• **DIRECTIVE**:
Rewrite the lines between the one containing "The matte yellow bow tie at left is" and the one containing "The purple fabric at center is narrower", inclusive, switching every "purple fabric" to "violet fabric" and leaving everything else unchanged.

■ ■ ■ ■ ■ ■ ■

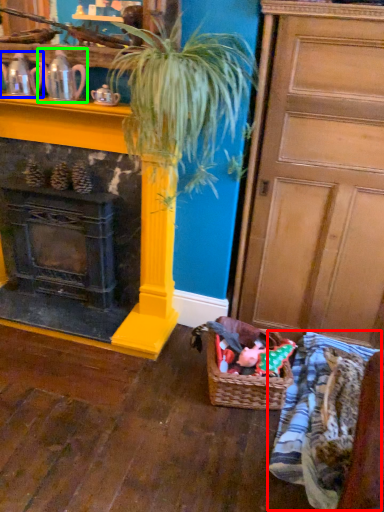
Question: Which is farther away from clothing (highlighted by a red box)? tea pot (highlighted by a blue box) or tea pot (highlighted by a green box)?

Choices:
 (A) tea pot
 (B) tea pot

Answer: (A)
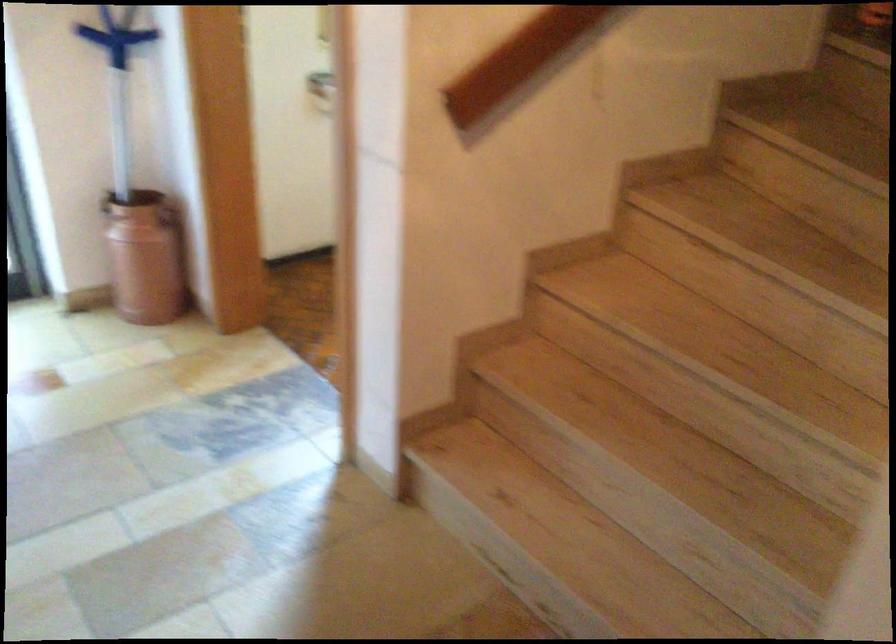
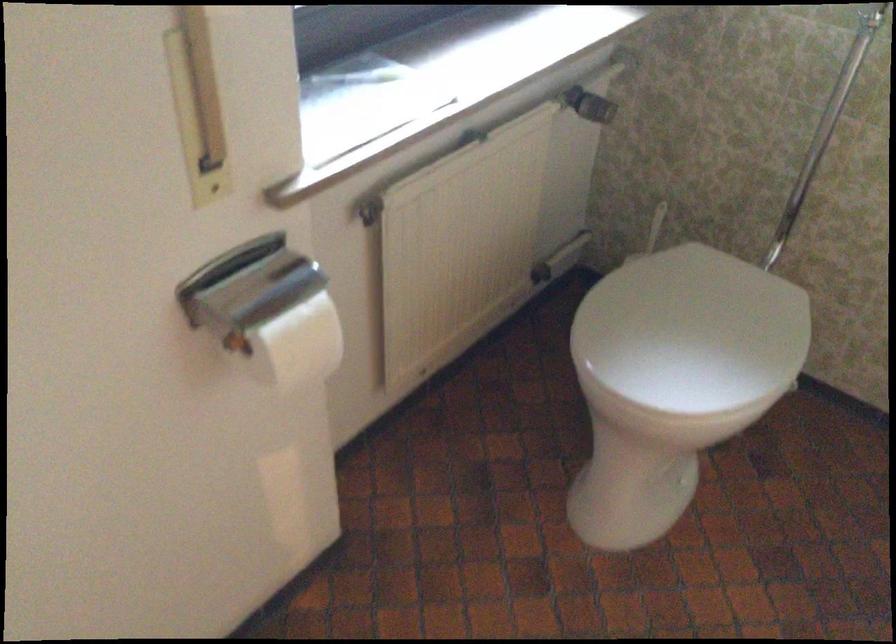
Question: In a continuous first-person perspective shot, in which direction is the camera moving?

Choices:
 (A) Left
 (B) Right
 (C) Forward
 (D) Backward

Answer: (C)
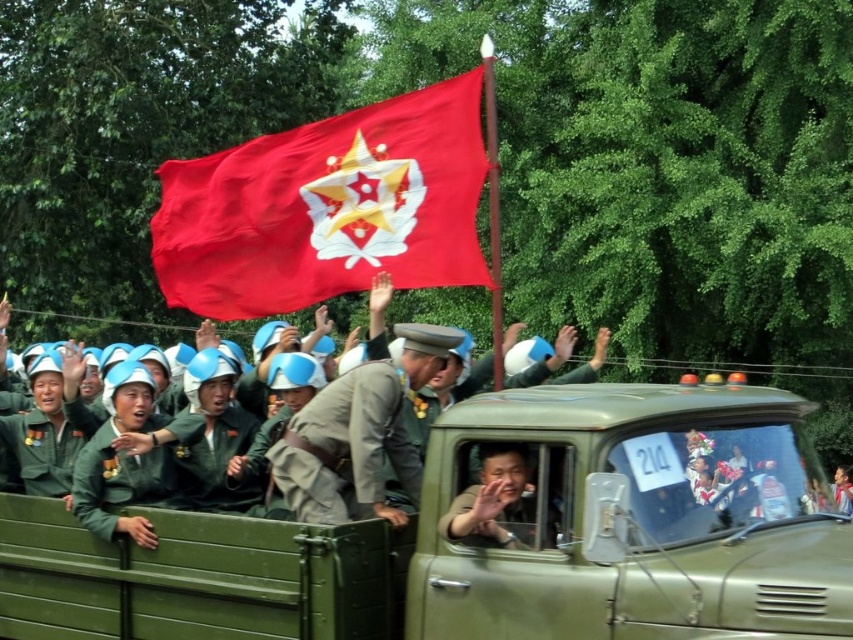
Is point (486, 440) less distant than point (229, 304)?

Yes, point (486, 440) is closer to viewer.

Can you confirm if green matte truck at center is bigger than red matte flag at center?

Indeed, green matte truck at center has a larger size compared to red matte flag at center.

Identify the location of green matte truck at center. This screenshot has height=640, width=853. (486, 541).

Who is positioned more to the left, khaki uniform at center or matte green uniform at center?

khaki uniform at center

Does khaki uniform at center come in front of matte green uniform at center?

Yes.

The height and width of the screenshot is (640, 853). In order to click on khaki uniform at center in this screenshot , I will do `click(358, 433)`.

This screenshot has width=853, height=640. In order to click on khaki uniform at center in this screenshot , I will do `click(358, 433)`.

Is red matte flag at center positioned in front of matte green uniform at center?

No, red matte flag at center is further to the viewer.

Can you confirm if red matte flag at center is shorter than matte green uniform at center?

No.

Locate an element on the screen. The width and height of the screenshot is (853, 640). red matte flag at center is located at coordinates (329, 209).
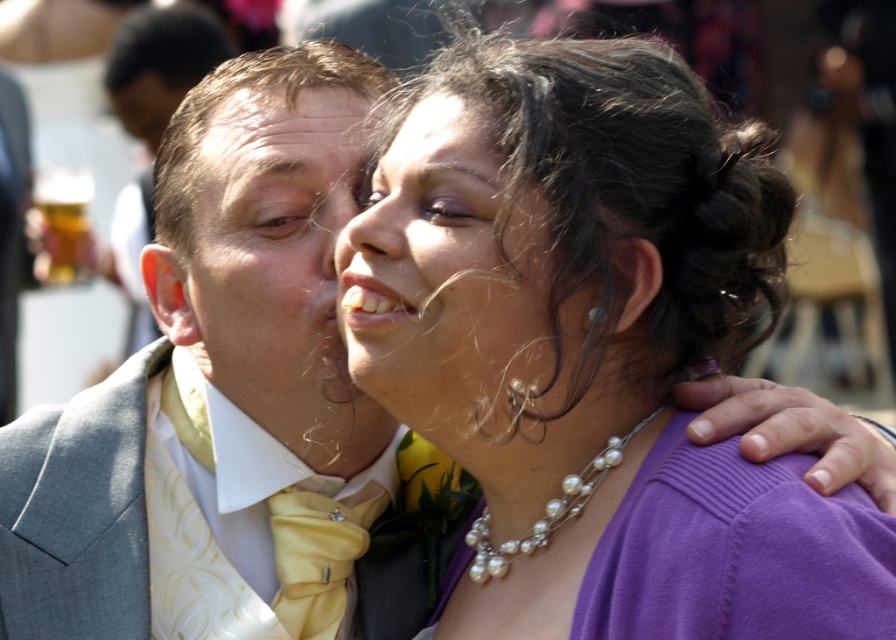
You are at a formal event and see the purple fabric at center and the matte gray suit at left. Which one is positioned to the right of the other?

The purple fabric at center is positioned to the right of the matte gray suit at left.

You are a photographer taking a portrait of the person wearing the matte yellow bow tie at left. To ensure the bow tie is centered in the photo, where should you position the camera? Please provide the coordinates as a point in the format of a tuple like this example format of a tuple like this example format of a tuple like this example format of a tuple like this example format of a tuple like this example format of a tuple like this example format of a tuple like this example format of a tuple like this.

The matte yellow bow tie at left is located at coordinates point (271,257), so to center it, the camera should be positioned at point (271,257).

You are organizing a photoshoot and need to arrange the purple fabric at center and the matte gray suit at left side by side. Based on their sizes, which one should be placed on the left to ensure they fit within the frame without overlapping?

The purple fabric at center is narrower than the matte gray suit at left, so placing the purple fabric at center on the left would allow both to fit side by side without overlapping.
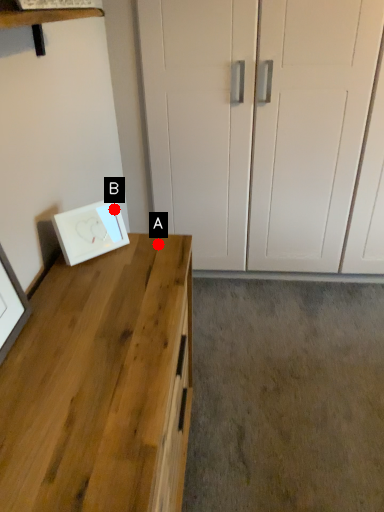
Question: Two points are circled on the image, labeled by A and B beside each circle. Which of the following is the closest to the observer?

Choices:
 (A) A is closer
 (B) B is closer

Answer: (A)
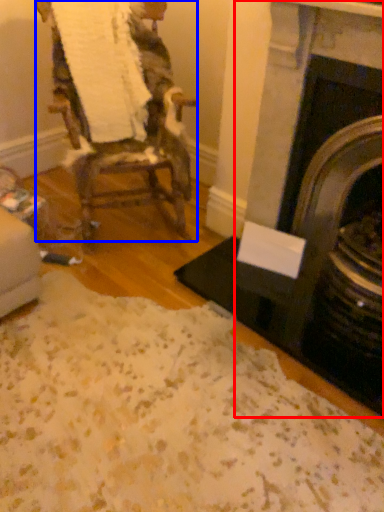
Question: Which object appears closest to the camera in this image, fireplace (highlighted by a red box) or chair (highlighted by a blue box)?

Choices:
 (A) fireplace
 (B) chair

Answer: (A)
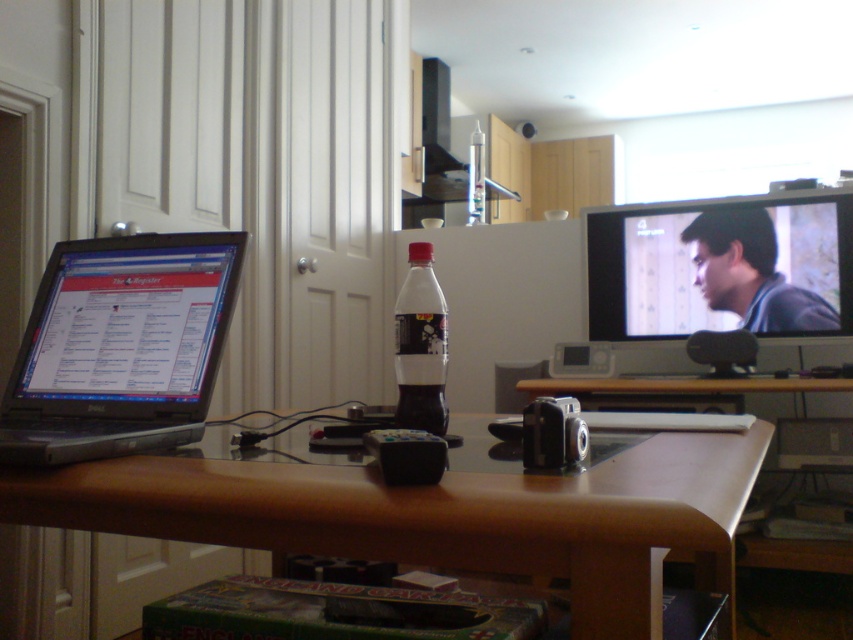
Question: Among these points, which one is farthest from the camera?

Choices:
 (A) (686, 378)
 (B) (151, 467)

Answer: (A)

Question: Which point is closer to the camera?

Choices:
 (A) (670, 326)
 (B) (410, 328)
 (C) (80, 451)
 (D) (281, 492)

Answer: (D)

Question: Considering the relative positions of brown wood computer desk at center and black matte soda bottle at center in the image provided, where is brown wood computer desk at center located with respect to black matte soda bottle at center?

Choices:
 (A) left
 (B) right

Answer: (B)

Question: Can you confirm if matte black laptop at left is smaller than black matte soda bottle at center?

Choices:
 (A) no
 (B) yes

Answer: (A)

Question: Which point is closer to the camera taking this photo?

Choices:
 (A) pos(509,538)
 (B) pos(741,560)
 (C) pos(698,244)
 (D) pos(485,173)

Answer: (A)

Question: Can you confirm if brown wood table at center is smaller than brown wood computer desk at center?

■ ■ ■ ■ ■ ■ ■

• **SOLVED EXERCISE**:
The matte yellow bow tie at left is located at coordinates point (271,257), so to center it, the camera should be positioned at point (271,257).

You are organizing a photoshoot and need to arrange the violet fabric at center and the matte gray suit at left side by side. Based on their sizes, which one should be placed on the left to ensure they fit within the frame without overlapping?

The violet fabric at center is narrower than the matte gray suit at left, so placing the violet fabric at center on the left would allow both to fit side by side without overlapping.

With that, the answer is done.